The records —

<<<<

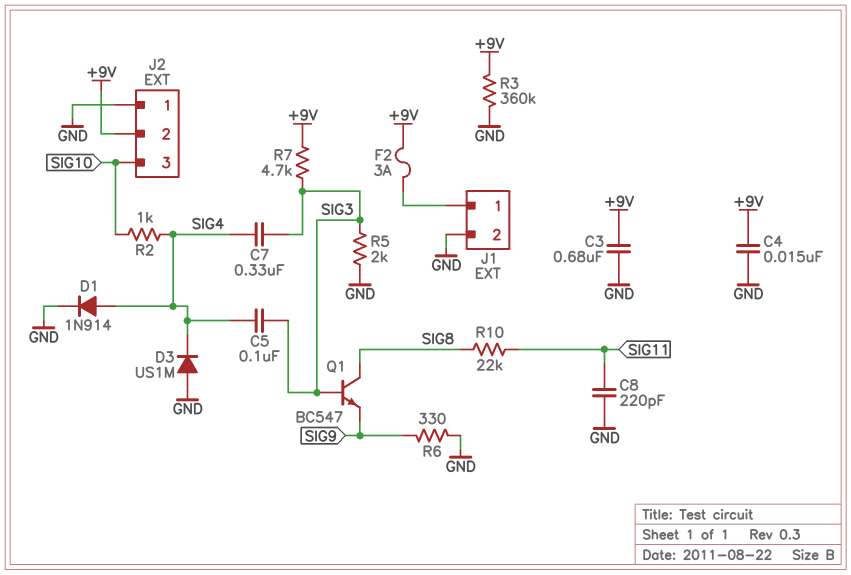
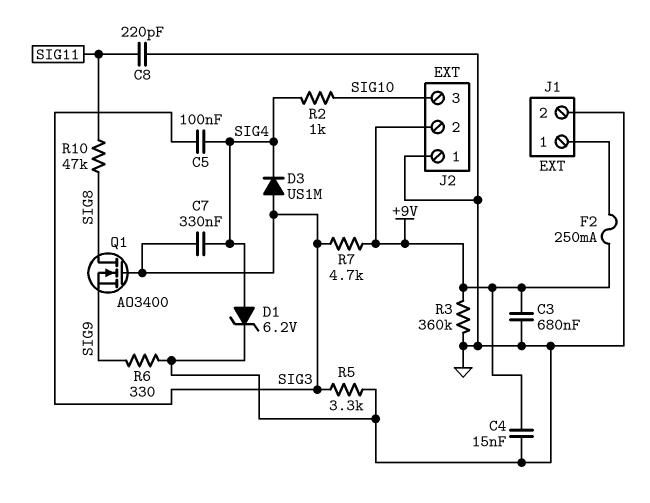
D1: diode 1N914 (A SIG4, K GND) -> zener 6.2V (A SIG4, K GND)
D3: diode US1M (A GND, K SIG4) -> diode US1M (A SIG3, K SIG4)
F2: 3A (+9V, J1/1) -> 250mA (+9V, J1/1)
Q1: NPN BC547 (B SIG3, C SIG8, E SIG9) -> NMOS AO3400 (G SIG3, D SIG8, S SIG9)
R5: 2k (GND, SIG3) -> 3.3k (GND, SIG3)
R10: 22k (SIG8, SIG11) -> 47k (SIG8, SIG11)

>>>>

What the task asks — An exact reprint of every record is required, with the pictures omitted.

Response area —
D1: diode 1N914 (A SIG4, K GND) -> zener 6.2V (A SIG4, K GND)
D3: diode US1M (A GND, K SIG4) -> diode US1M (A SIG3, K SIG4)
F2: 3A (+9V, J1/1) -> 250mA (+9V, J1/1)
Q1: NPN BC547 (B SIG3, C SIG8, E SIG9) -> NMOS AO3400 (G SIG3, D SIG8, S SIG9)
R5: 2k (GND, SIG3) -> 3.3k (GND, SIG3)
R10: 22k (SIG8, SIG11) -> 47k (SIG8, SIG11)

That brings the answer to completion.